### Data under study:
● ● ● ● ●
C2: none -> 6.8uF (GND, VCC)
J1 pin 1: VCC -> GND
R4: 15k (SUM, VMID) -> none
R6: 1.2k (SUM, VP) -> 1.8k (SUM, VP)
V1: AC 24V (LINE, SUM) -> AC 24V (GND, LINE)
● ● ● ● ●
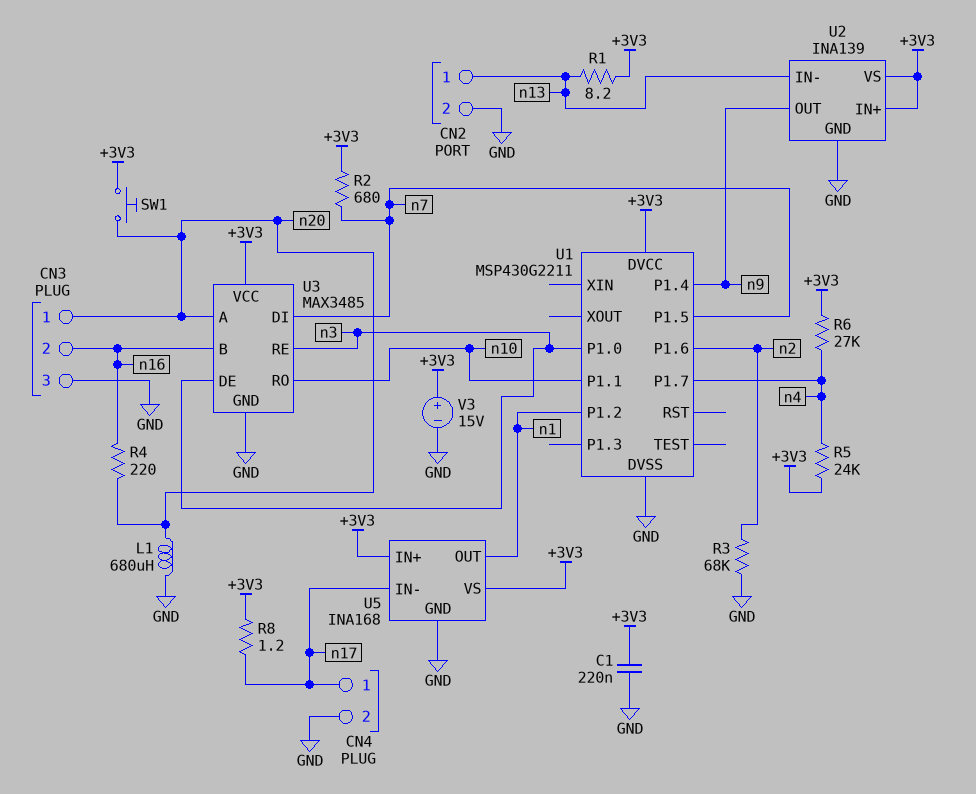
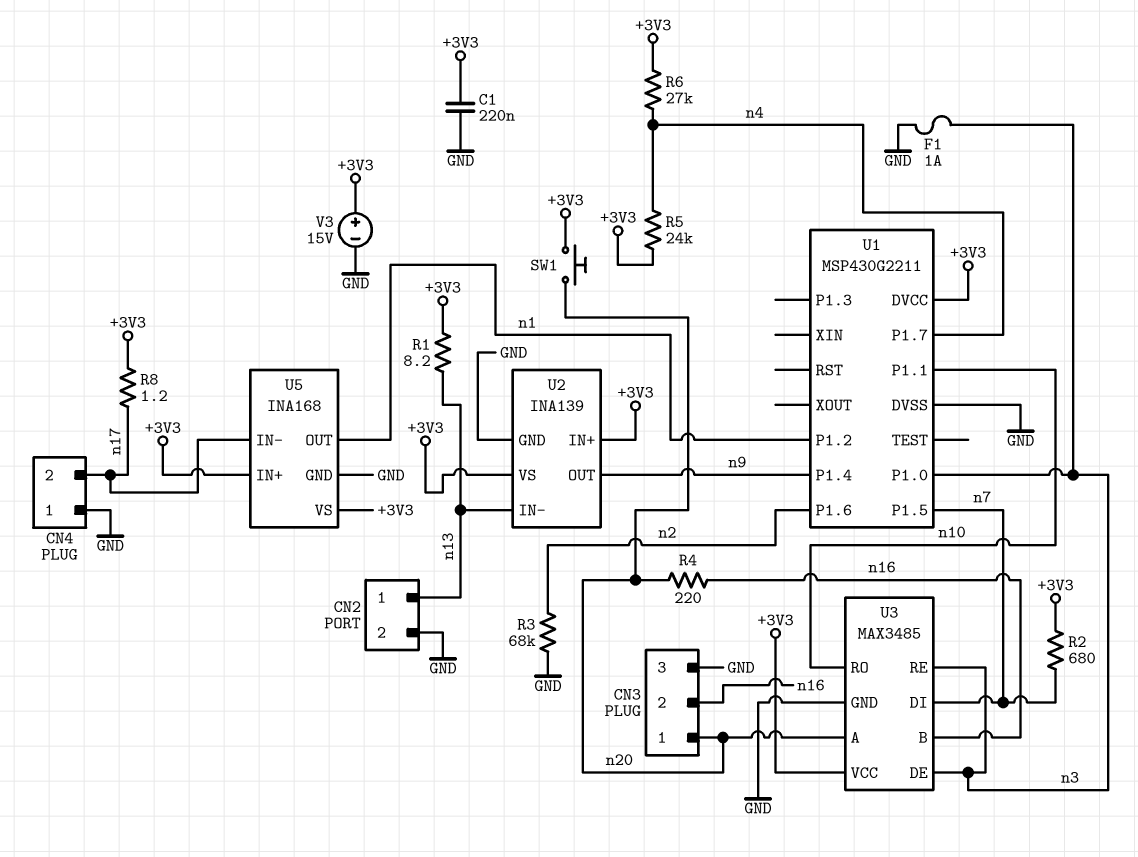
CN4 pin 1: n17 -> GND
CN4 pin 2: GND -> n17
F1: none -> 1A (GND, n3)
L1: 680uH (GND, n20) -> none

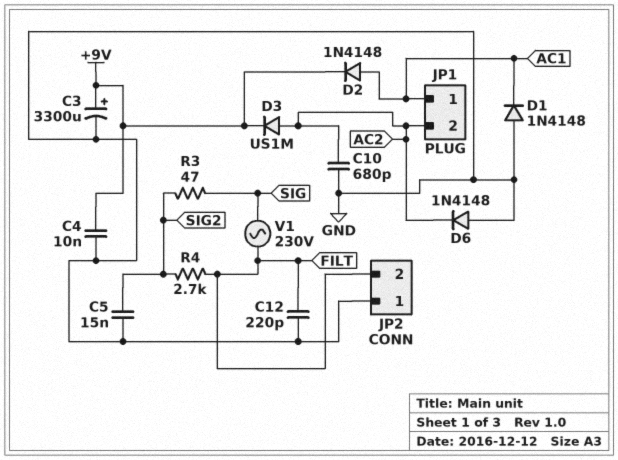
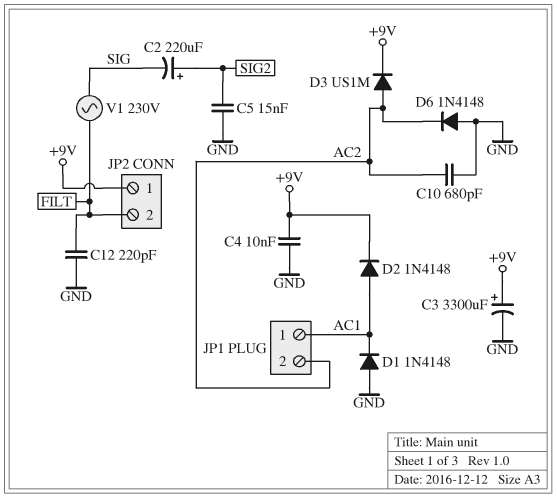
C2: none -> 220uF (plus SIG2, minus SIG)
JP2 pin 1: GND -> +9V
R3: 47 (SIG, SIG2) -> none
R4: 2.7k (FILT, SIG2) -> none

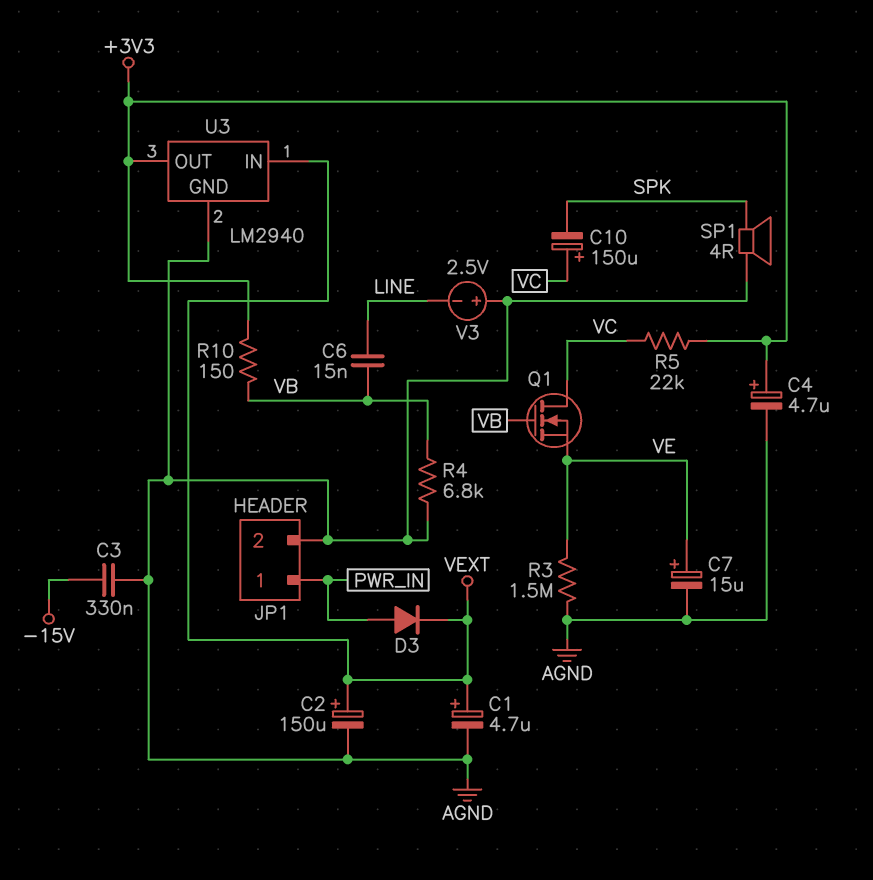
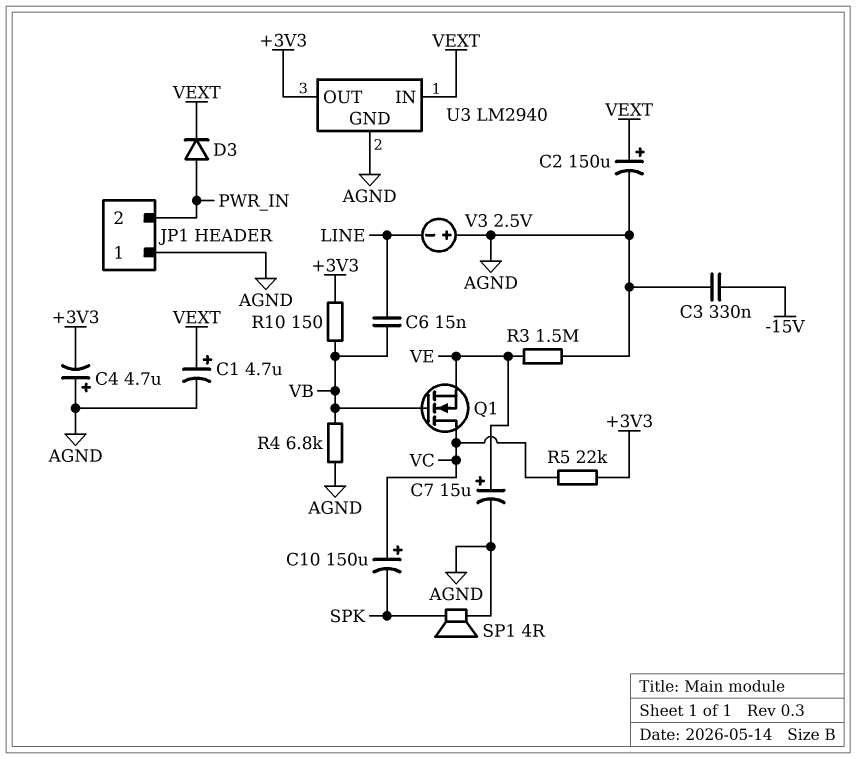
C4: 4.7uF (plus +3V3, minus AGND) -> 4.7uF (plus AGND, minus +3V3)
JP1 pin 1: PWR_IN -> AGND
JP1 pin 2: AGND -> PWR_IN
● ● ● ● ●
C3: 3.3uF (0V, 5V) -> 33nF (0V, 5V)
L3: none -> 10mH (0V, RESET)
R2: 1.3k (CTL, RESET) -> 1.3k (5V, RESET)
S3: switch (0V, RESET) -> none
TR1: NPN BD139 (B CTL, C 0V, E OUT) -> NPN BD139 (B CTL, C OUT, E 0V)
● ● ● ● ●
### Exercise:
Would you copy out every line in the records that includes the string "none"?

### Result of the task:
C2: none -> 6.8uF (GND, VCC)
R4: 15k (SUM, VMID) -> none
F1: none -> 1A (GND, n3)
L1: 680uH (GND, n20) -> none
C2: none -> 220uF (plus SIG2, minus SIG)
R3: 47 (SIG, SIG2) -> none
R4: 2.7k (FILT, SIG2) -> none
L3: none -> 10mH (0V, RESET)
S3: switch (0V, RESET) -> none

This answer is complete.